* [Exercise objective] Return exactly the span of lines in the following data that opens with the line containing "(334, 213) = (156, 141): grey" and closes with the line containing "(776, 215) = (576, 268): green". Include nothing else.
##### Information provided #####
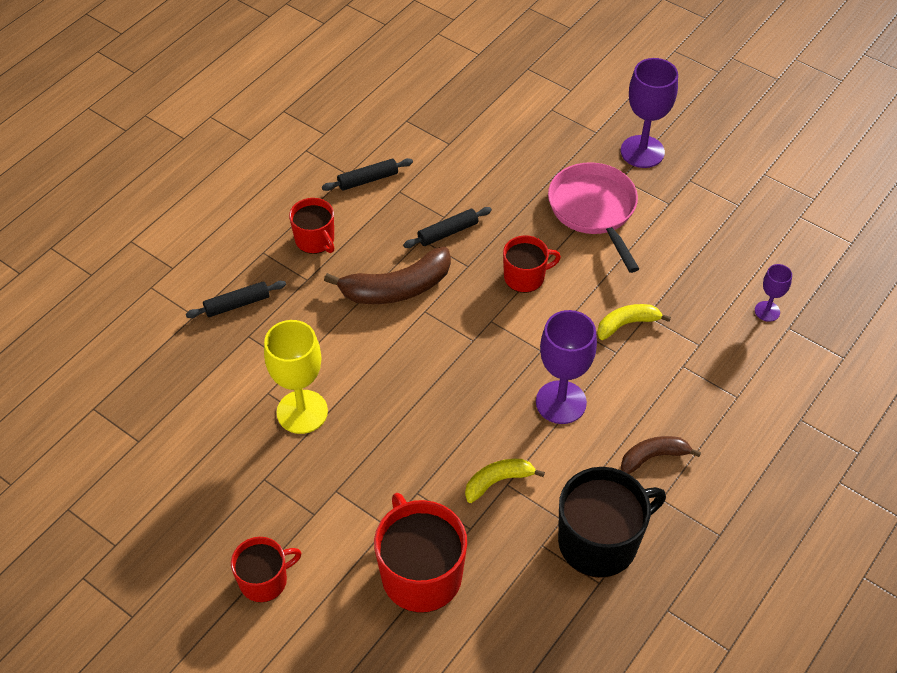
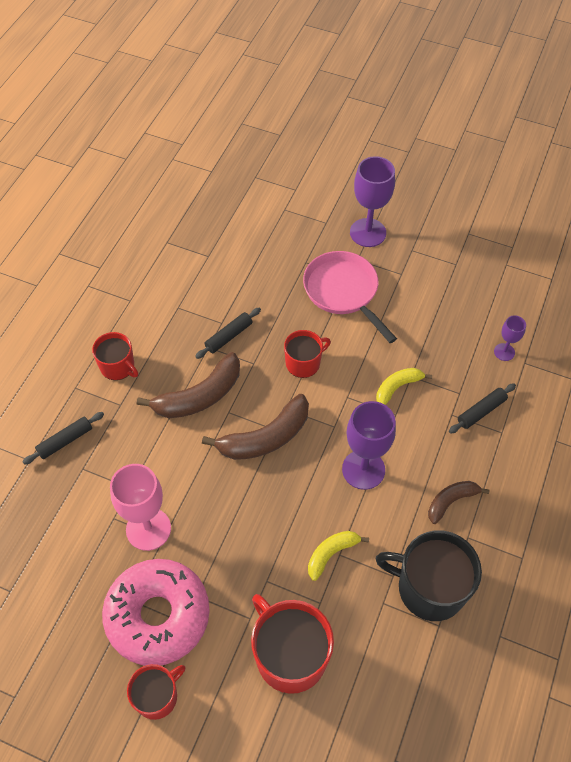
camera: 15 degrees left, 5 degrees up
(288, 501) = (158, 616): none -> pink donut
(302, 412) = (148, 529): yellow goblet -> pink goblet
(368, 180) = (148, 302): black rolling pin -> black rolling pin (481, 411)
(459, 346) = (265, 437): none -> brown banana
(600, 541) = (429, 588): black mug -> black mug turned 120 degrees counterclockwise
#####
##### Information provided #####
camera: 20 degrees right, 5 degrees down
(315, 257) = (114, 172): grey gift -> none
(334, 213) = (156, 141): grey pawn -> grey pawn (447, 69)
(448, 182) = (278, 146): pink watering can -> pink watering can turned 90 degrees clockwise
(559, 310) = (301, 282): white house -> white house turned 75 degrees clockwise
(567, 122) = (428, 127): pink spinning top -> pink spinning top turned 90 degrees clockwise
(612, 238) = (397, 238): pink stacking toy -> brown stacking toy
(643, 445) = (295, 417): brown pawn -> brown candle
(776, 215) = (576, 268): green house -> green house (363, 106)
#####
* [Reply to the task]
(334, 213) = (156, 141): grey pawn -> grey pawn (447, 69)
(448, 182) = (278, 146): pink watering can -> pink watering can turned 90 degrees clockwise
(559, 310) = (301, 282): white house -> white house turned 75 degrees clockwise
(567, 122) = (428, 127): pink spinning top -> pink spinning top turned 90 degrees clockwise
(612, 238) = (397, 238): pink stacking toy -> brown stacking toy
(643, 445) = (295, 417): brown pawn -> brown candle
(776, 215) = (576, 268): green house -> green house (363, 106)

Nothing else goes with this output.